Starting with the line that has "white mouse: 6 -> 4" in the records below and ending with the line that has "pink light bulb: 2 -> 5", output those lines exactly and nothing more; omit the pictures.

━━ Data supplied ━━

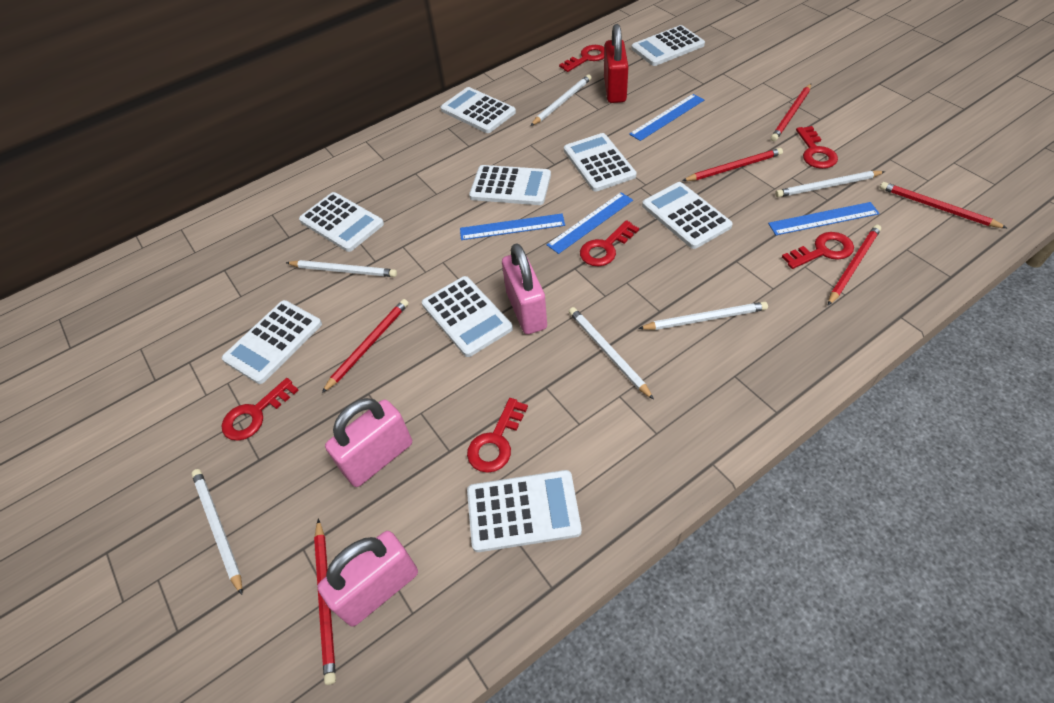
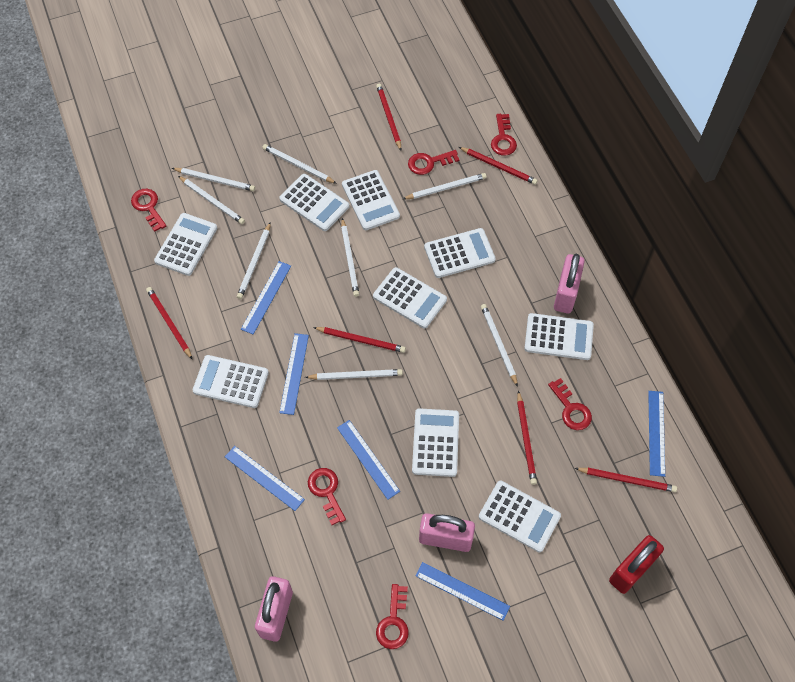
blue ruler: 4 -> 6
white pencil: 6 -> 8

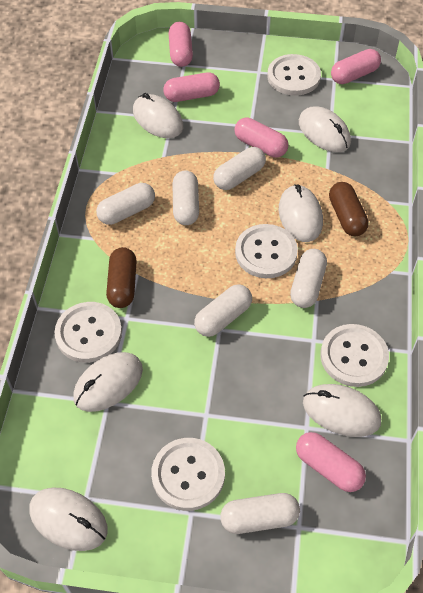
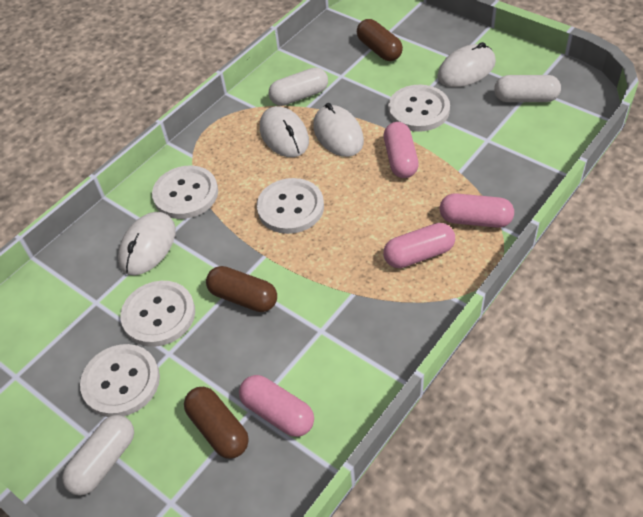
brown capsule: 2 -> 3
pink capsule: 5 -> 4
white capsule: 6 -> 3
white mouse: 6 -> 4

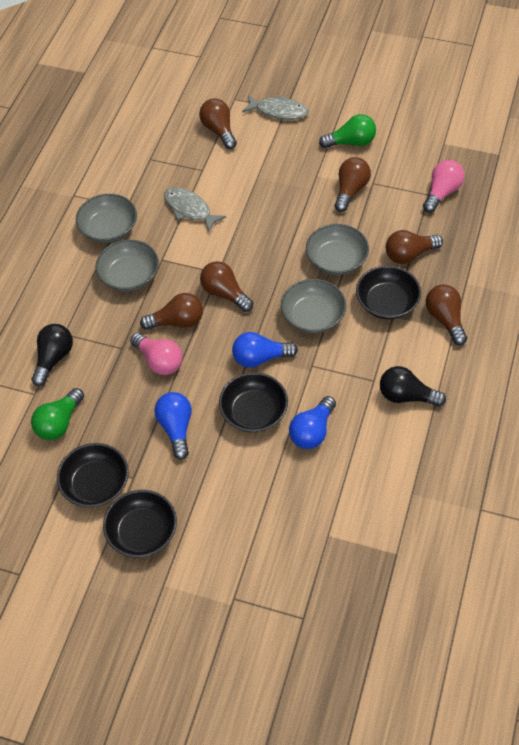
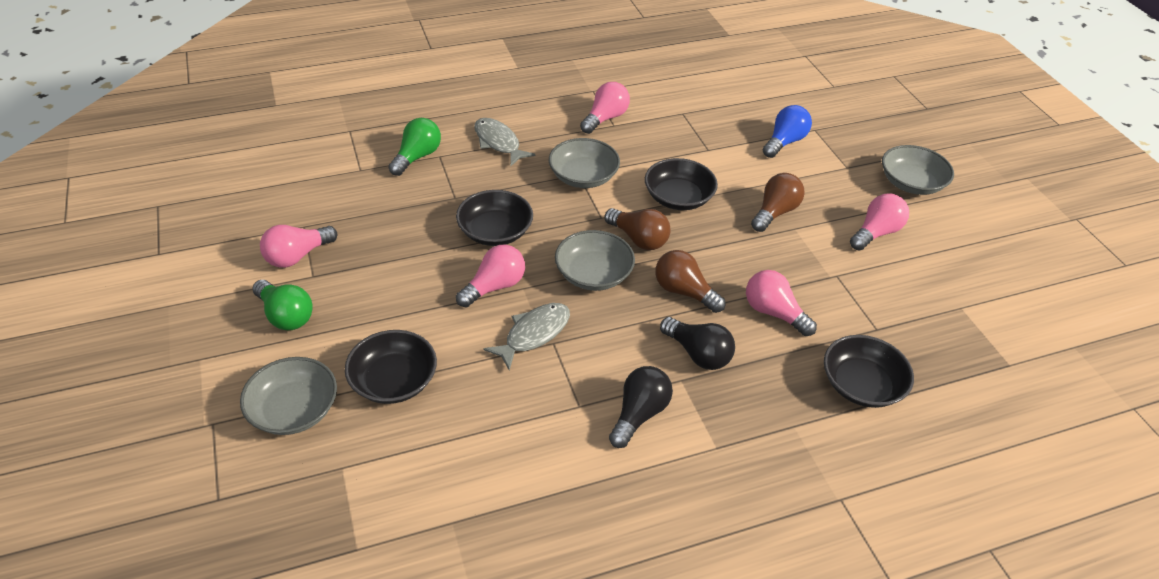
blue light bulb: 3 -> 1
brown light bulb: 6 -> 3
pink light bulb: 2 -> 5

━━━
━━ Data supplied ━━

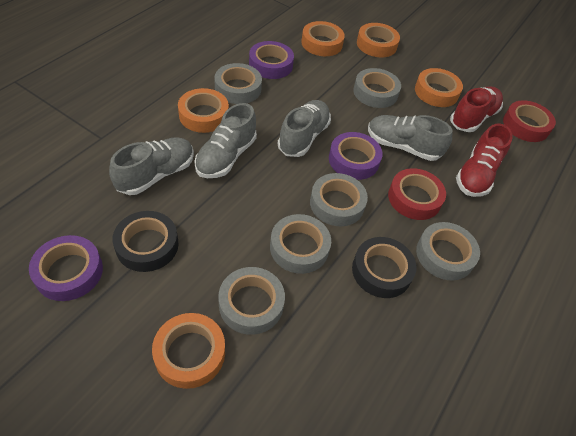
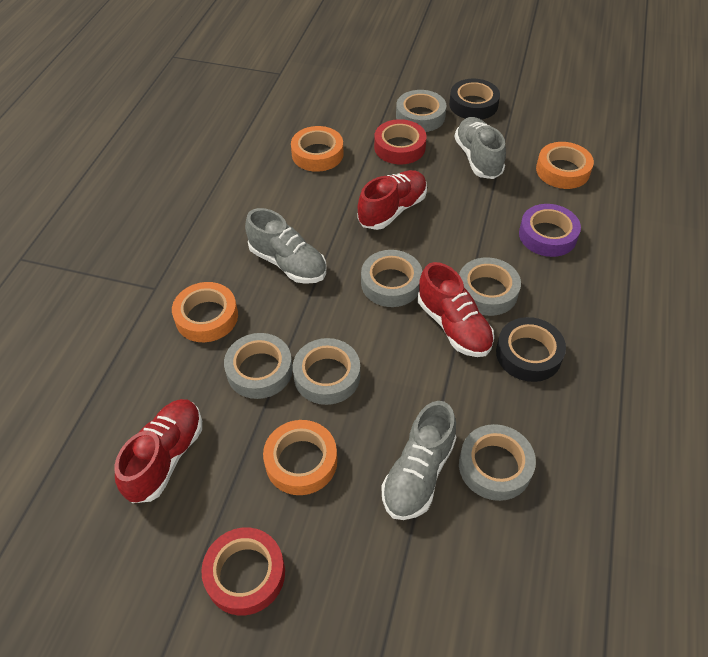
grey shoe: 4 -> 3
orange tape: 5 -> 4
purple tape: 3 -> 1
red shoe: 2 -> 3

━━━
━━ Data supplied ━━

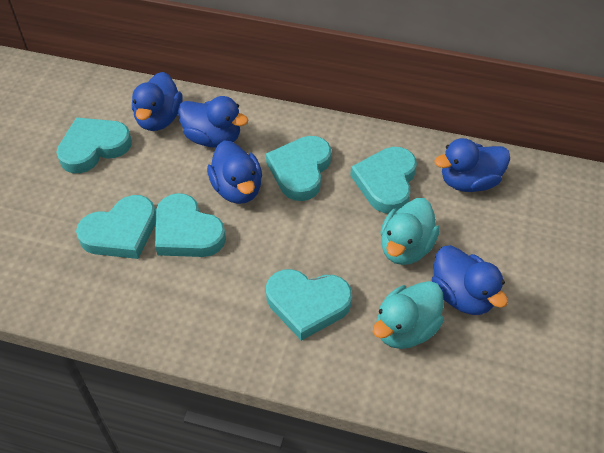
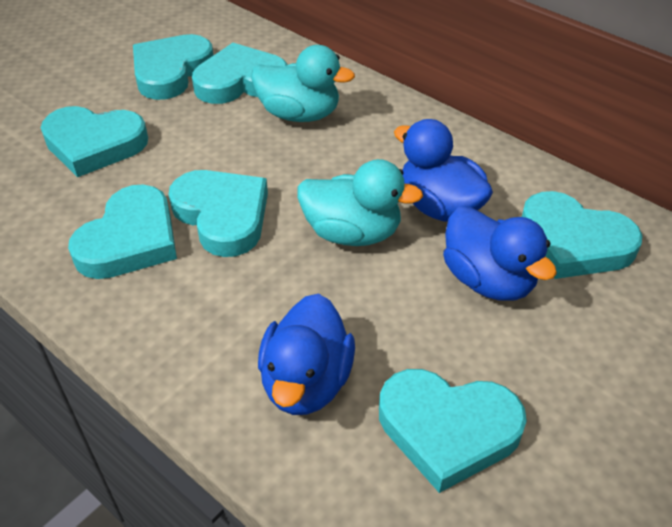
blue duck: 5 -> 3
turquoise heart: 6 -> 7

━━━

» **Written solution**
white mouse: 6 -> 4

blue light bulb: 3 -> 1
brown light bulb: 6 -> 3
pink light bulb: 2 -> 5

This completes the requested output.